** HOW TO COMPLETE THIS TASK **
Rewrite the entries below with "vacant space" swapped for "empty space" wherever it occurs, changing nothing else. Leave the pictures out of your version.

** DATA FOR THE TASK **
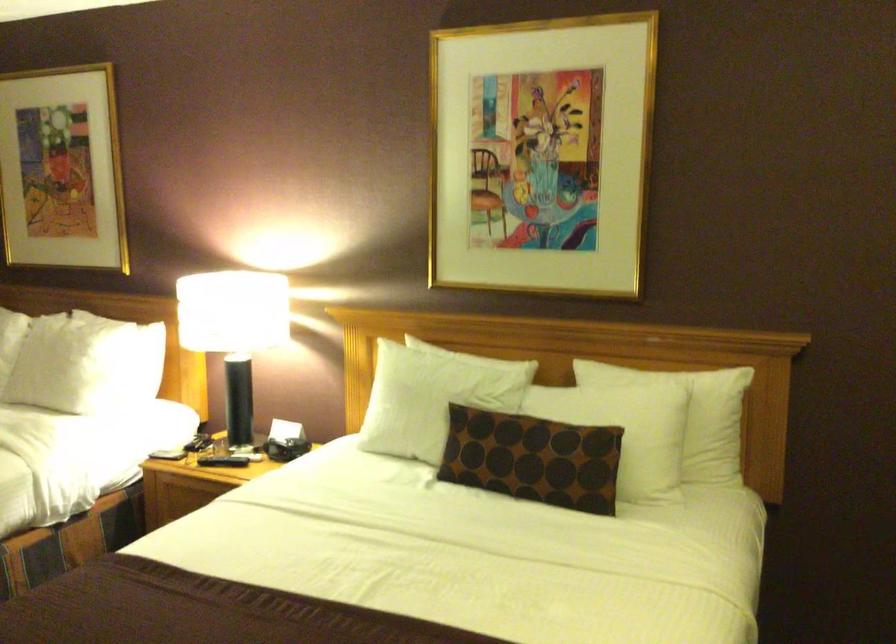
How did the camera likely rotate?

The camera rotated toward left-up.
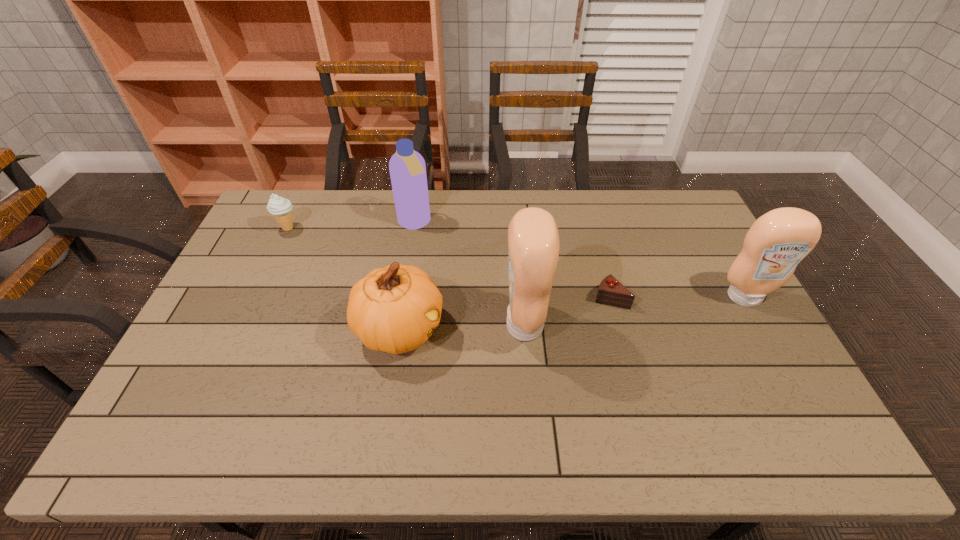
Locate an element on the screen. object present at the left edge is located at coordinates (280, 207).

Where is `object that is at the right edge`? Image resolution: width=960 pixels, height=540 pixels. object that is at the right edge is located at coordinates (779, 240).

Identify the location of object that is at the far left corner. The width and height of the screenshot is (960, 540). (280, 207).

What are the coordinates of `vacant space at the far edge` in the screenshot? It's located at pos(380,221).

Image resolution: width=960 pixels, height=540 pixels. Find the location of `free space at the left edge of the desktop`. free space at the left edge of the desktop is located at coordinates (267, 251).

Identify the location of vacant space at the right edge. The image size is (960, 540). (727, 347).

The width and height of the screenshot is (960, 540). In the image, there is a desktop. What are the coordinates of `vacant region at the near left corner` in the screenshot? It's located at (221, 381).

** RESULT **
How did the camera likely rotate?

The camera rotated toward left-up.
Locate an element on the screen. object present at the left edge is located at coordinates (280, 207).

Where is `object that is at the right edge`? Image resolution: width=960 pixels, height=540 pixels. object that is at the right edge is located at coordinates (779, 240).

Identify the location of object that is at the far left corner. The width and height of the screenshot is (960, 540). (280, 207).

What are the coordinates of `empty space at the far edge` in the screenshot? It's located at pos(380,221).

Image resolution: width=960 pixels, height=540 pixels. Find the location of `free space at the left edge of the desktop`. free space at the left edge of the desktop is located at coordinates (267, 251).

Identify the location of empty space at the right edge. The image size is (960, 540). (727, 347).

The width and height of the screenshot is (960, 540). In the image, there is a desktop. What are the coordinates of `vacant region at the near left corner` in the screenshot? It's located at (221, 381).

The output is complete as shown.